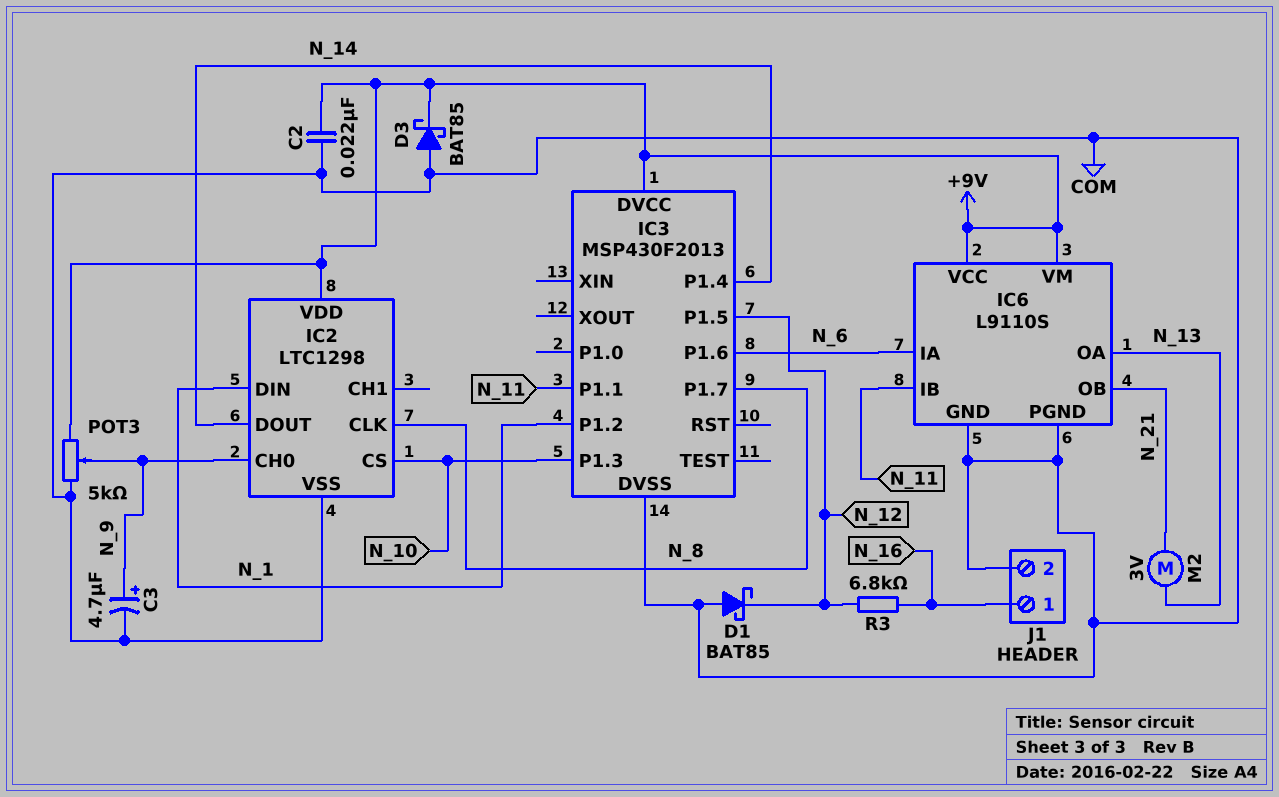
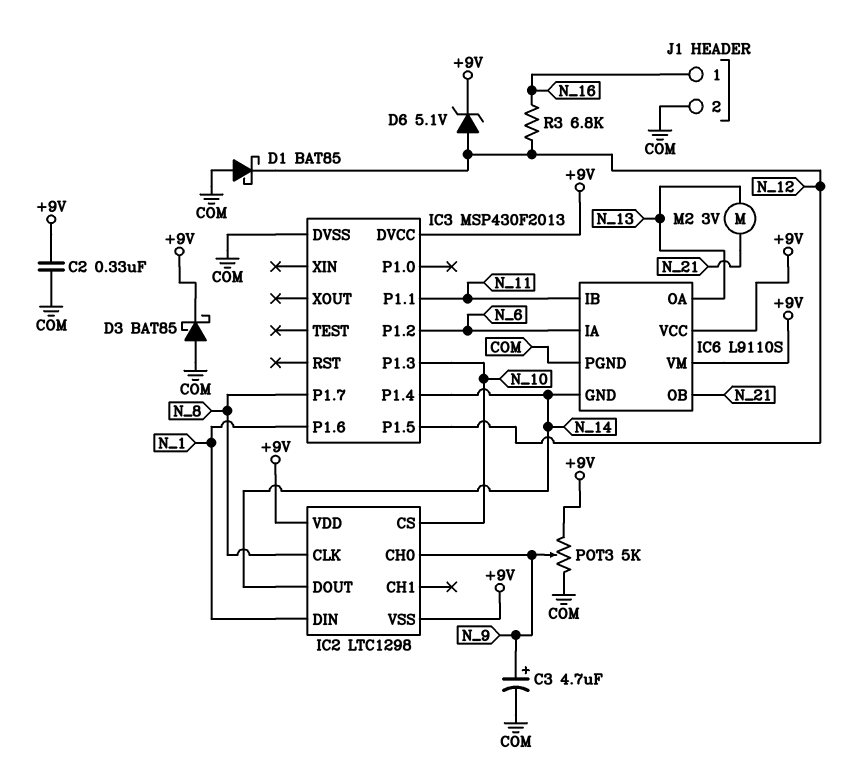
C2: 22nF (+9V, COM) -> 330nF (+9V, COM)
D6: none -> zener 5.1V (A N_12, K +9V)
IC2 pin VSS: COM -> +9V
IC3 pin P1.2: N_1 -> N_6
IC3 pin P1.6: N_6 -> N_1
IC6 pin GND: COM -> N_14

━━━━━━━━━━

**Your assignment:**
Please write out, exactly as they appear, only the lines from the one holding "IC2 pin VSS: COM -> +9V" through the end of the data.

**Expected answer:**
IC2 pin VSS: COM -> +9V
IC3 pin P1.2: N_1 -> N_6
IC3 pin P1.6: N_6 -> N_1
IC6 pin GND: COM -> N_14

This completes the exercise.